**YOUR GOAL:** Go through the material below, find each line with the word "orange", and copy those lines.

**THE DATA:**
·····
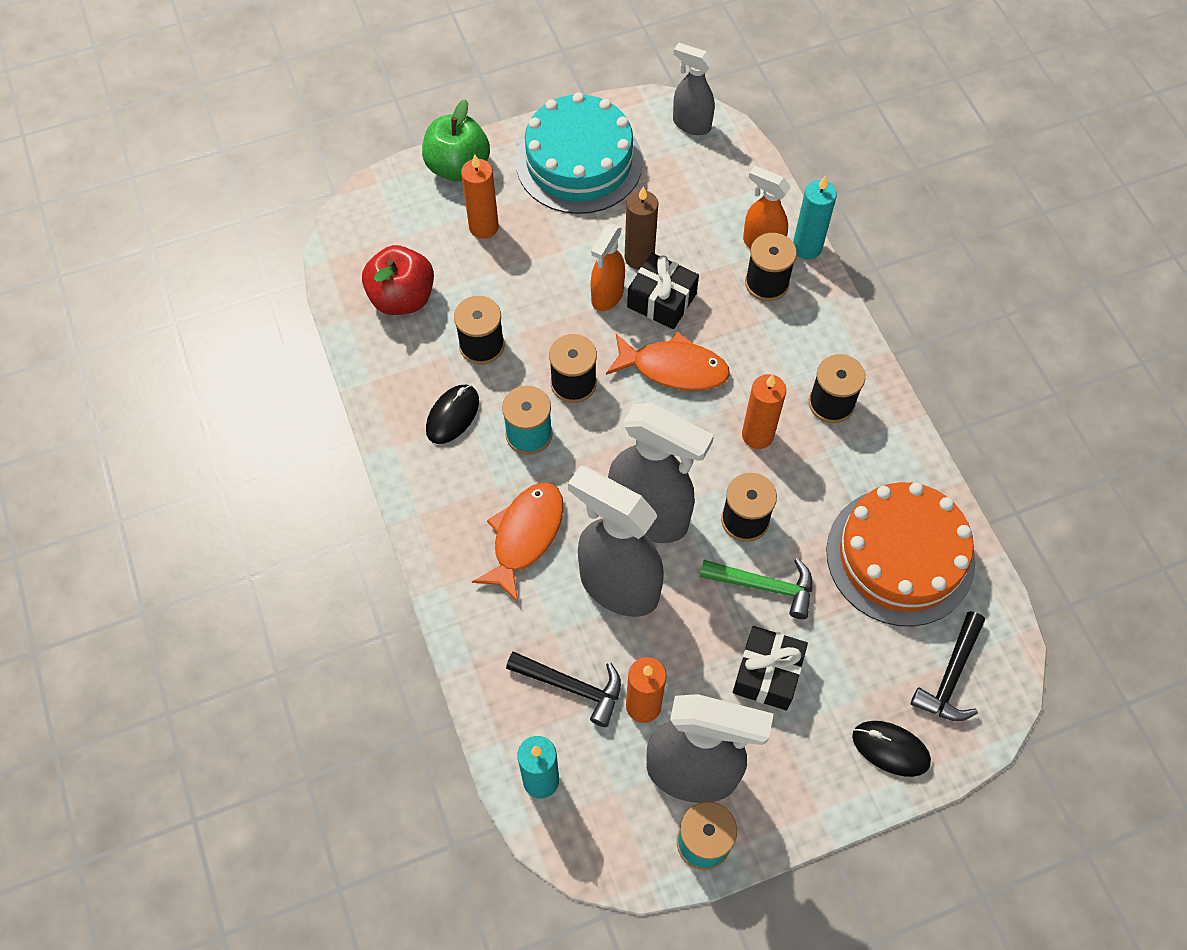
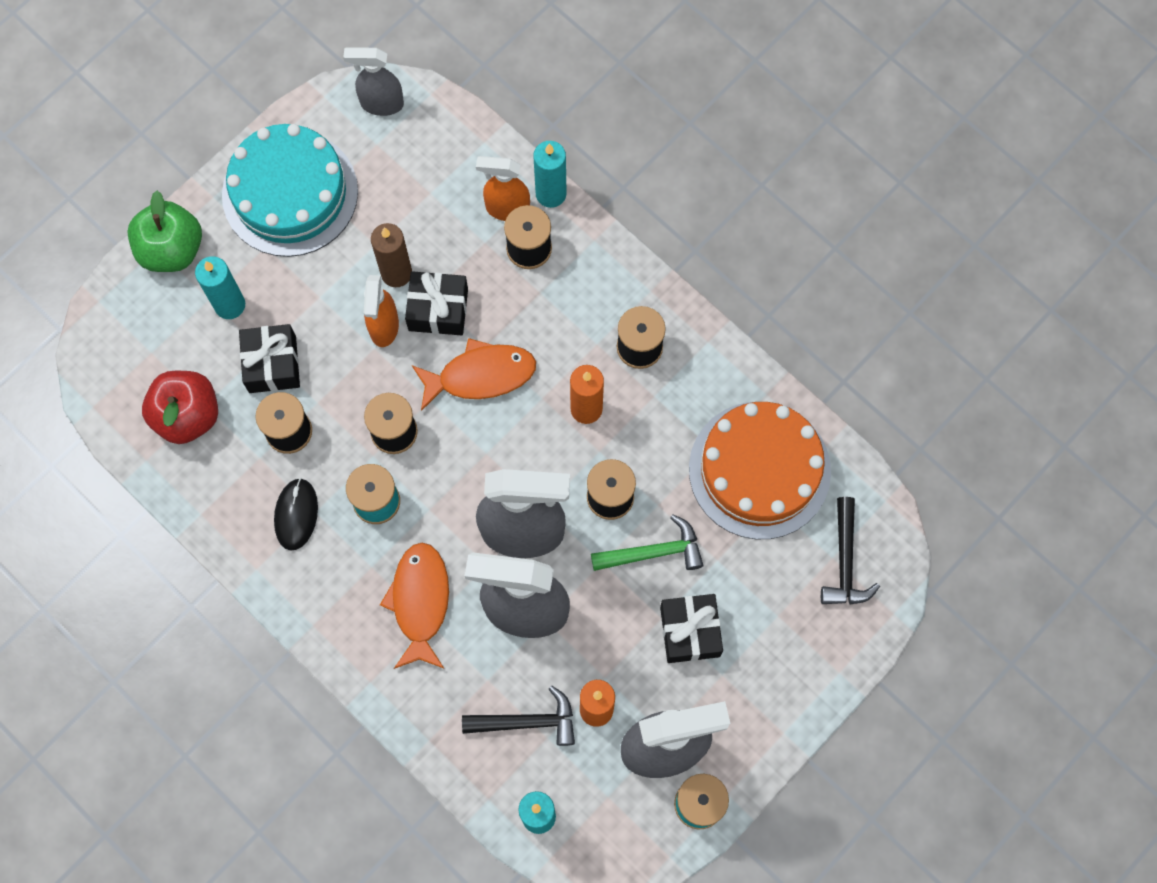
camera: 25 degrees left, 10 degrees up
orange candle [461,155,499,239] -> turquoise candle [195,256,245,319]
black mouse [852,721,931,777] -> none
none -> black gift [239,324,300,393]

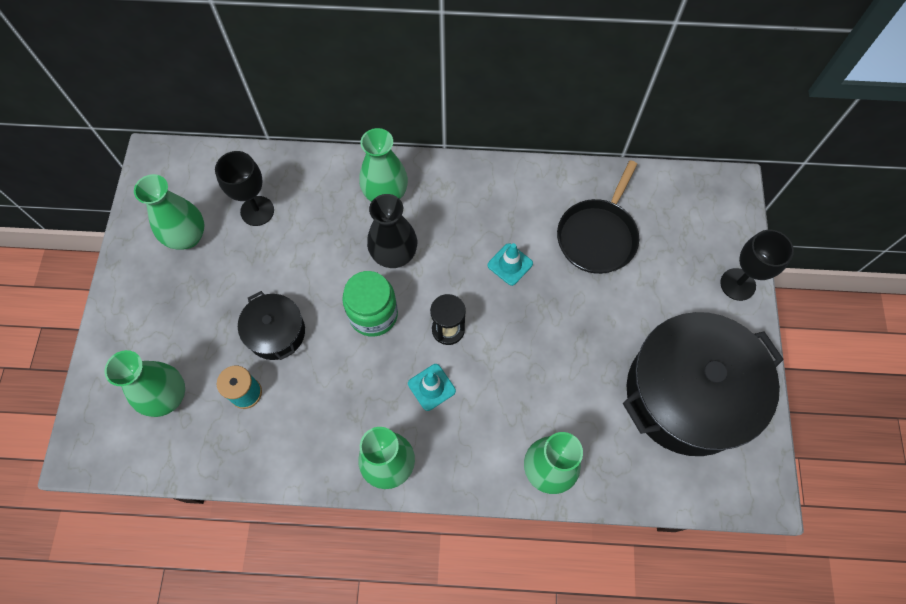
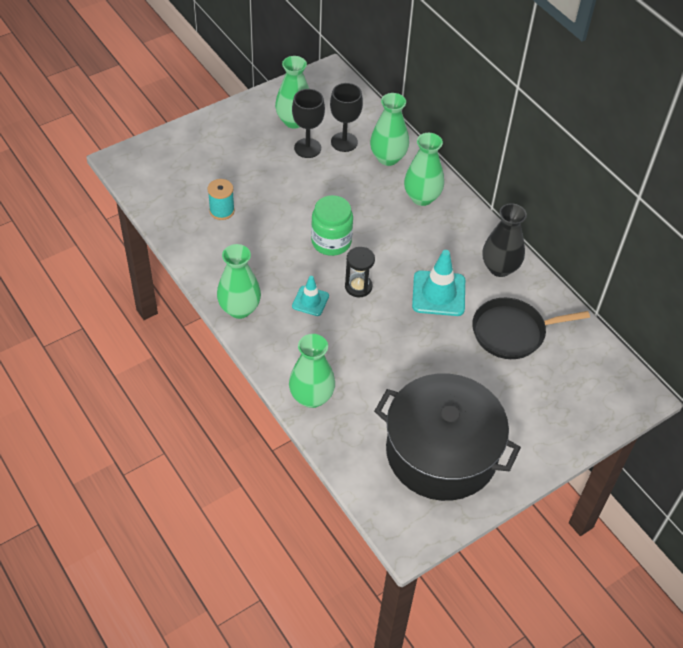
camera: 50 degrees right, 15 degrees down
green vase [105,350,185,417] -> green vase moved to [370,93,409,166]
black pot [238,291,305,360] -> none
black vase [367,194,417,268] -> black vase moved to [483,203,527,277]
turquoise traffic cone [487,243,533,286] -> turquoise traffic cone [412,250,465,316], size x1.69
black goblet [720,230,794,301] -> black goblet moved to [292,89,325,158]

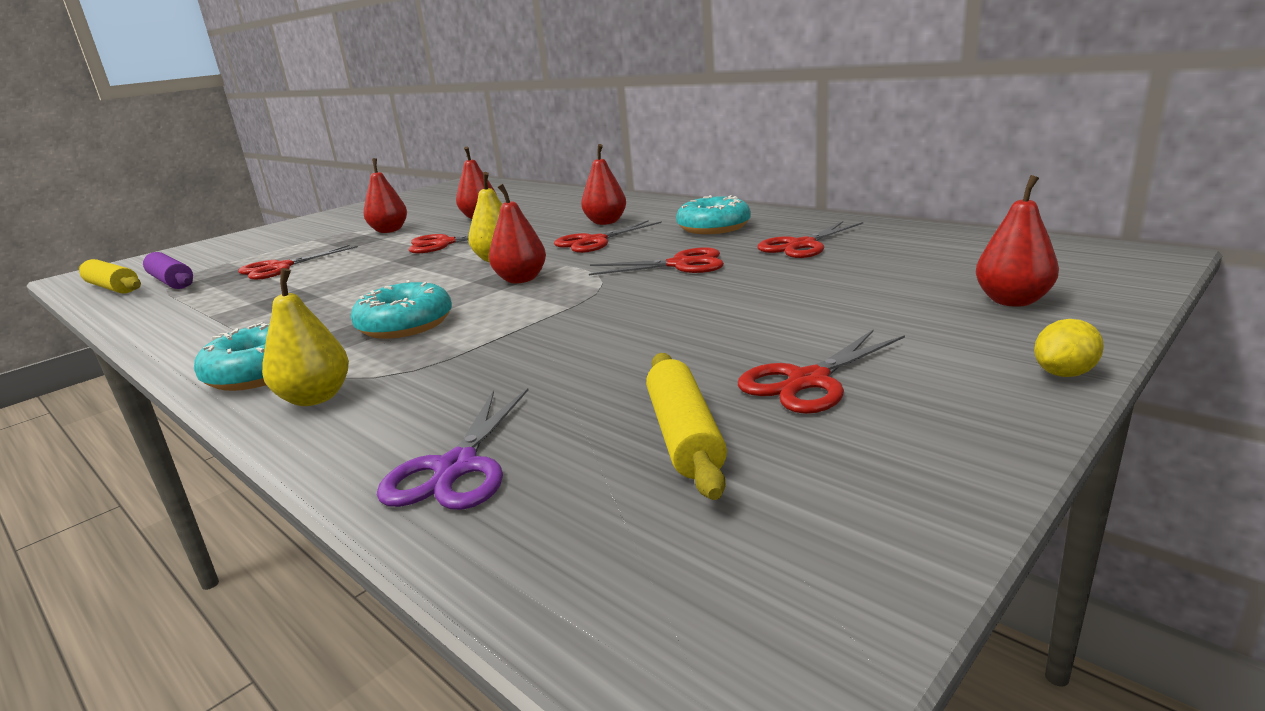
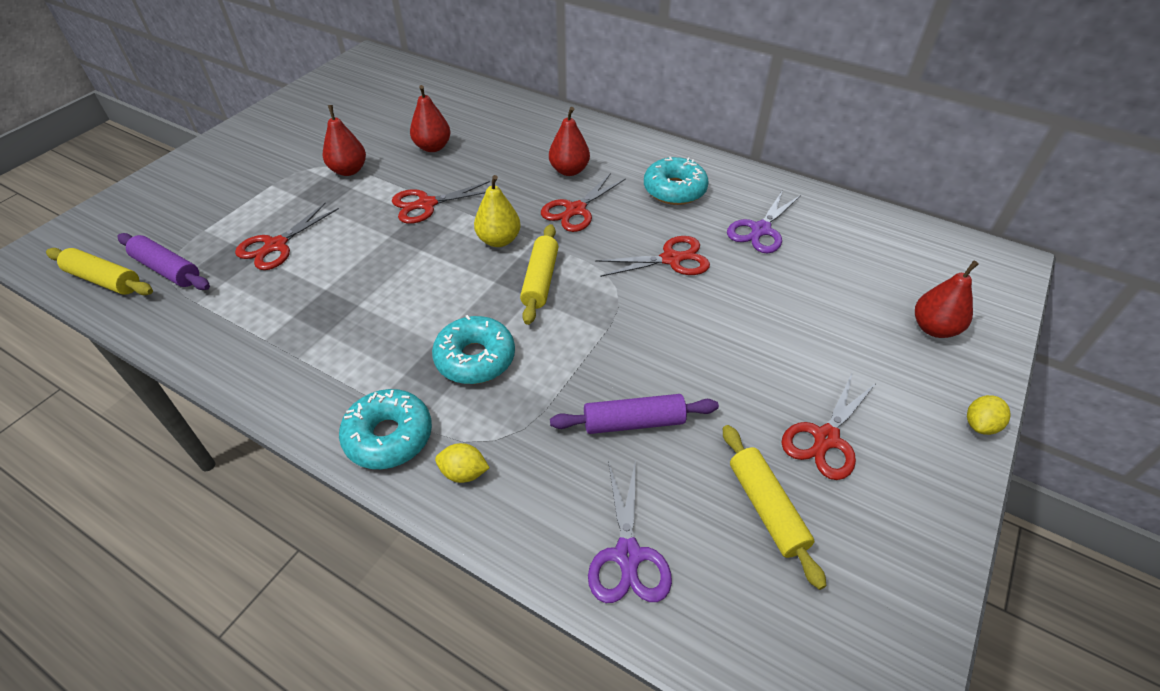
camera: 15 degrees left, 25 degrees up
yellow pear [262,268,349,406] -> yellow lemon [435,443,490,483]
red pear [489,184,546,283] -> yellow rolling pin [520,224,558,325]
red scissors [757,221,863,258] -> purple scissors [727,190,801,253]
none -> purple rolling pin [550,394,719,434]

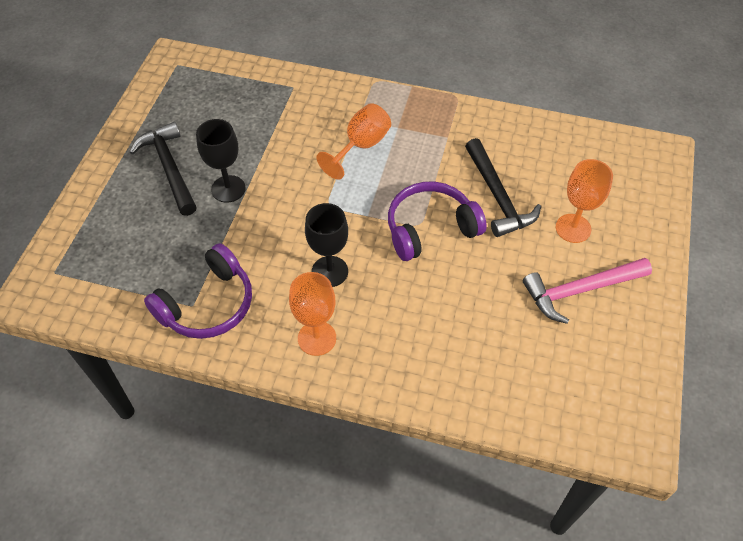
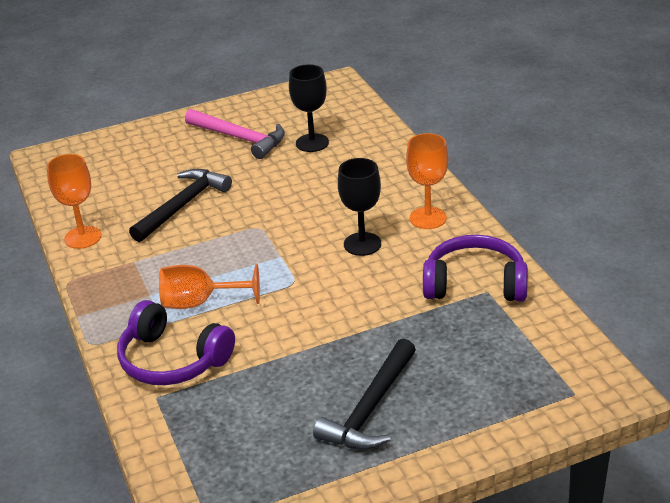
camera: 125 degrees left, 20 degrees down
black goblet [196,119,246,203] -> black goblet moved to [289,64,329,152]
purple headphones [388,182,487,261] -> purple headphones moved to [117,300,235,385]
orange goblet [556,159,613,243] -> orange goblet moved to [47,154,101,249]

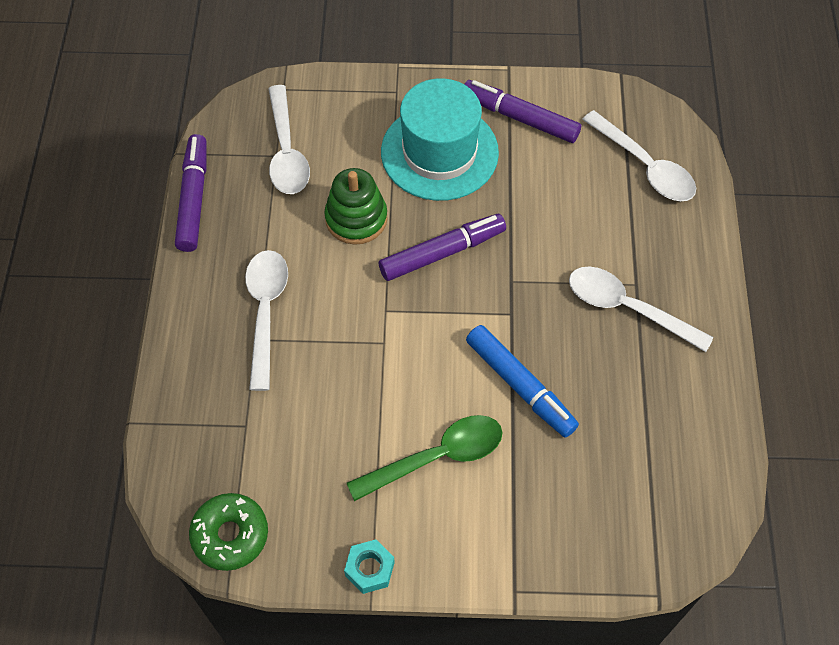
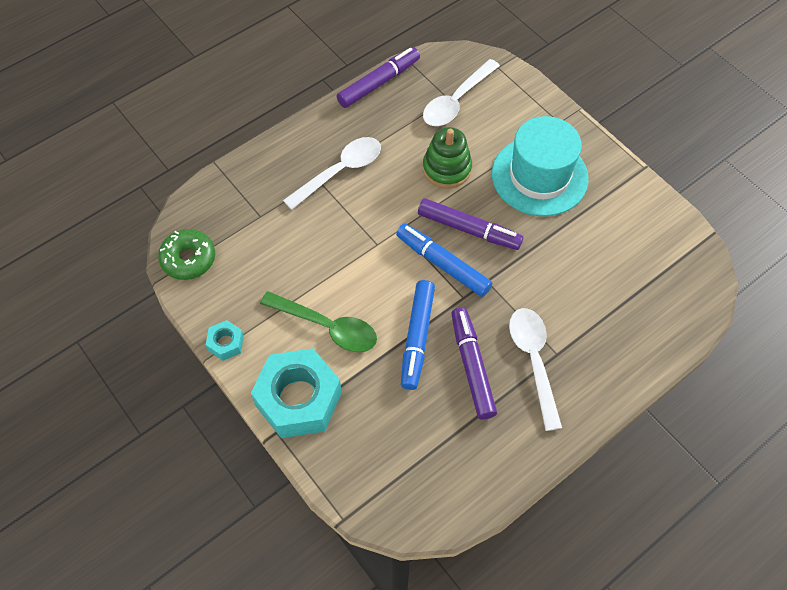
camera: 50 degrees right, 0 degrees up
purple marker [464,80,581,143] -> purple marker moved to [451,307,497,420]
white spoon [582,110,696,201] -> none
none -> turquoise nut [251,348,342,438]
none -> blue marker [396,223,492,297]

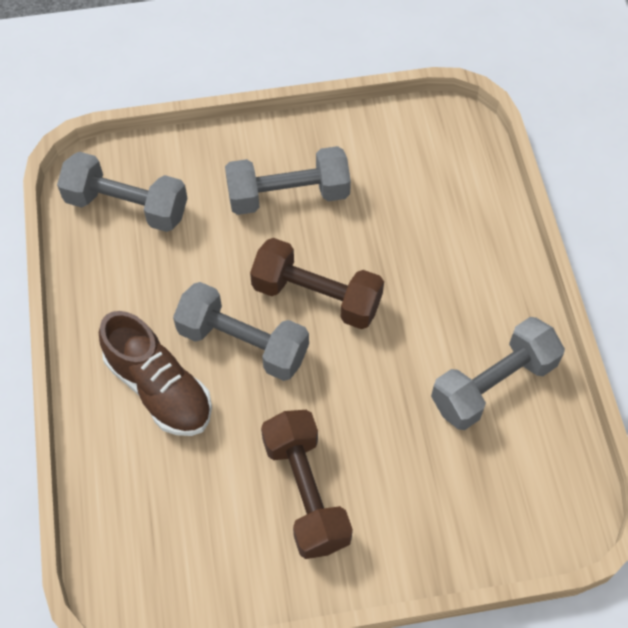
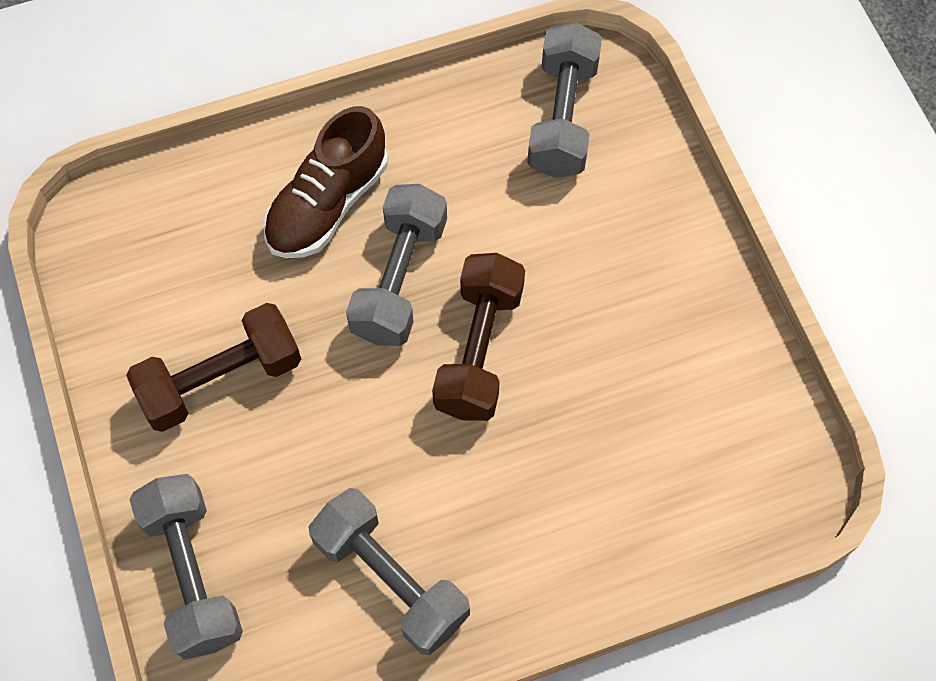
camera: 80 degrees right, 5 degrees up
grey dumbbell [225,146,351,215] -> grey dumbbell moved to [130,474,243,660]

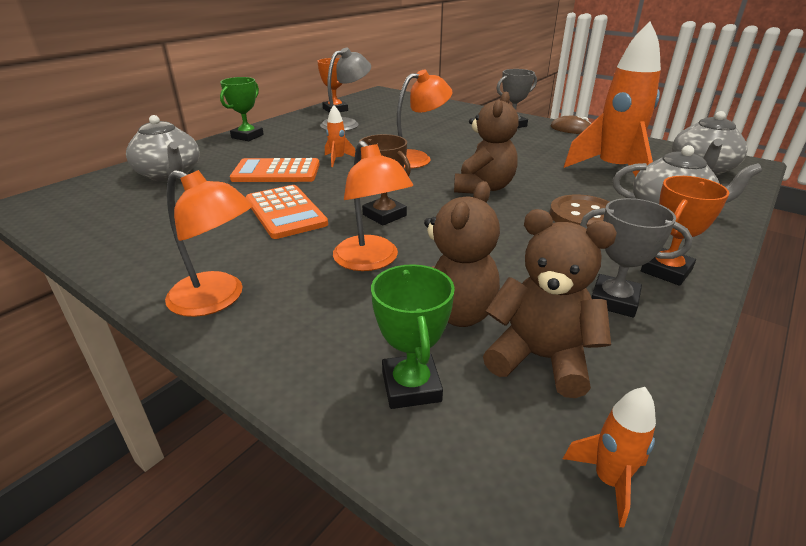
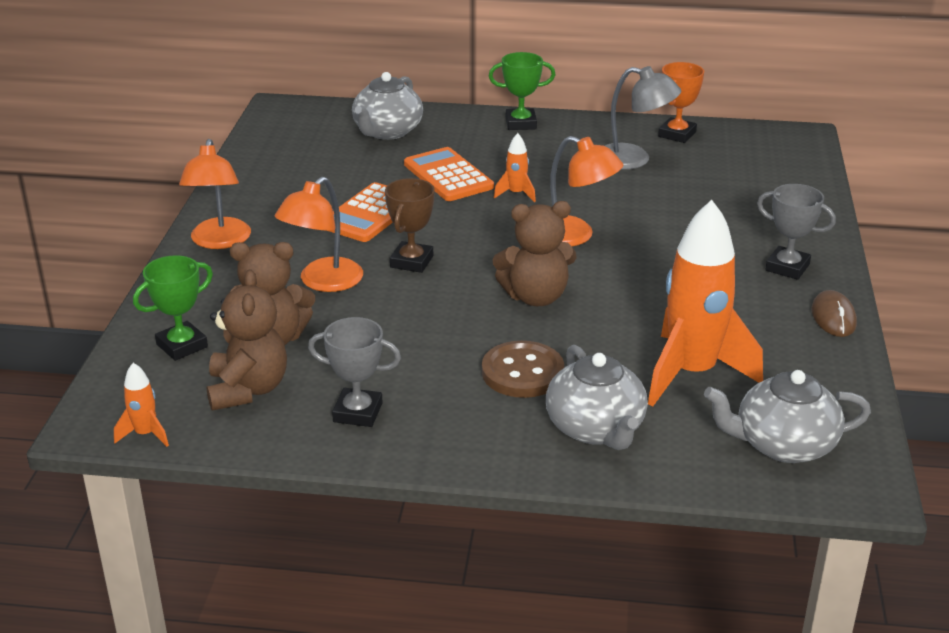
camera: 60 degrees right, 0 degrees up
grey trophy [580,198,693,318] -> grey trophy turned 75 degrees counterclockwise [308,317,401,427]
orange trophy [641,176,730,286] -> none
·····
**RESULT FOR THIS EXERCISE:**
orange candle [461,155,499,239] -> turquoise candle [195,256,245,319]
orange goblet [556,159,613,243] -> orange goblet moved to [47,154,101,249]
orange trophy [641,176,730,286] -> none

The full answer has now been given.